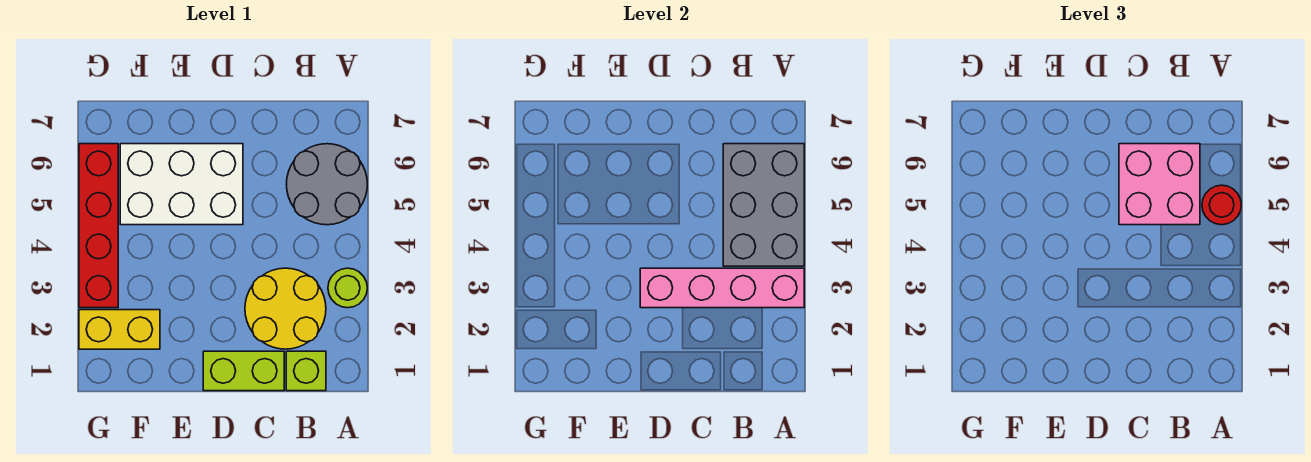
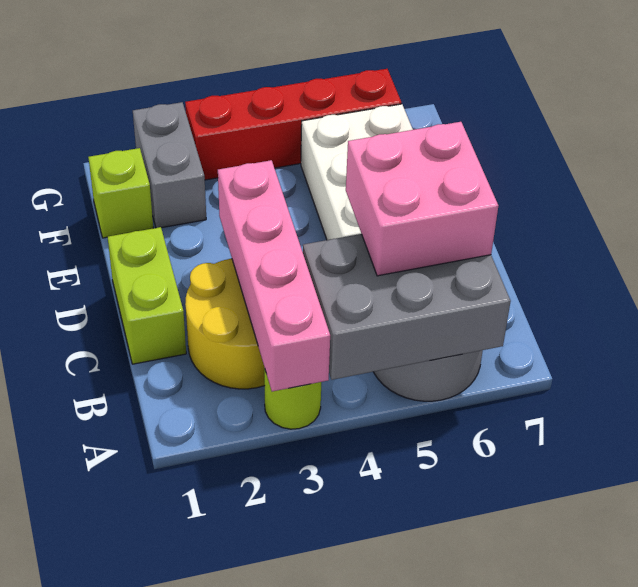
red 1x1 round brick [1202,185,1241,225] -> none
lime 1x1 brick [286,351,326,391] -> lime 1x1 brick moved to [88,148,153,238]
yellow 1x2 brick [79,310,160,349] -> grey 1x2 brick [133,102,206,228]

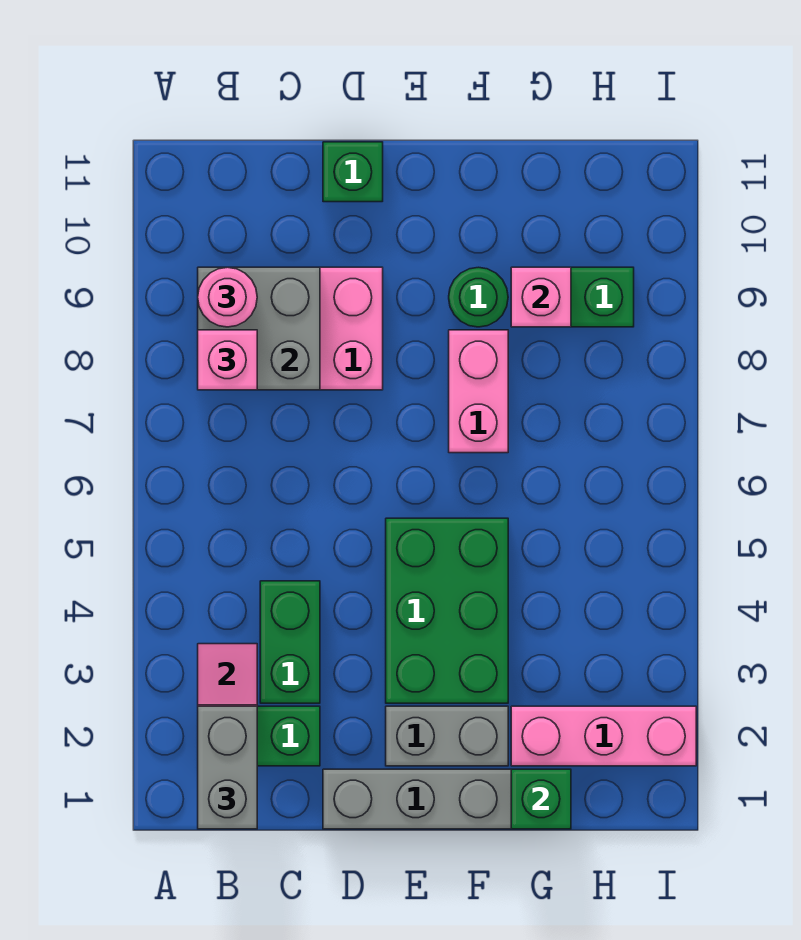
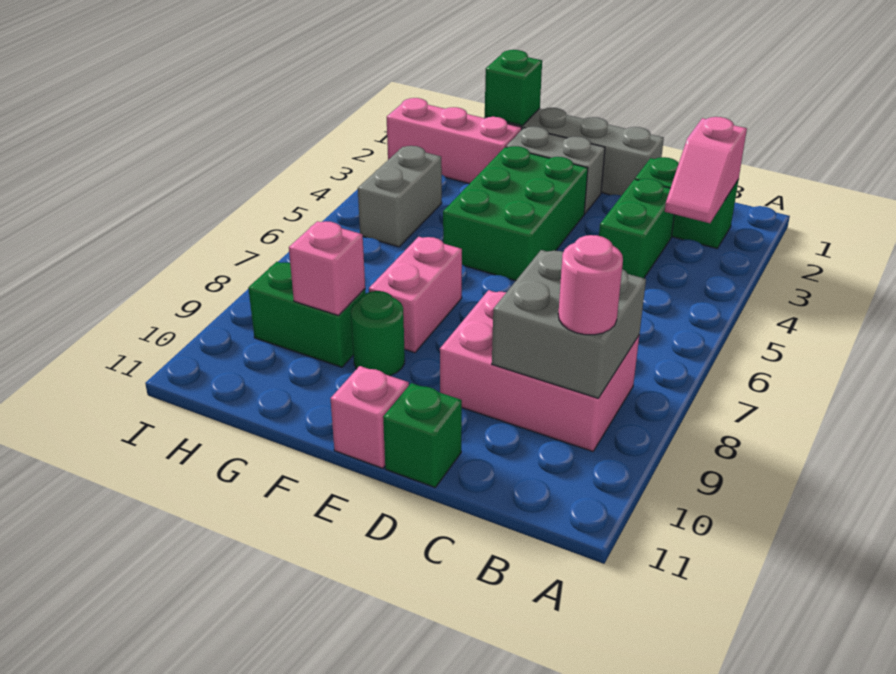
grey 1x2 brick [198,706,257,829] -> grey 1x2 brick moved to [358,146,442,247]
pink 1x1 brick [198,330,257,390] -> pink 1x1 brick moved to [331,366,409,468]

= = =

[HOW TO COMPLETE THIS TASK] Return, exactly as they stand, the lines from the opening line of the listing through the line with "grey 1x2 brick [198,706,257,829]", both ends counted, and no pictures.

[RESPONSE TO THIS TASK]
red 1x1 round brick [1202,185,1241,225] -> none
lime 1x1 brick [286,351,326,391] -> lime 1x1 brick moved to [88,148,153,238]
yellow 1x2 brick [79,310,160,349] -> grey 1x2 brick [133,102,206,228]

grey 1x2 brick [198,706,257,829] -> grey 1x2 brick moved to [358,146,442,247]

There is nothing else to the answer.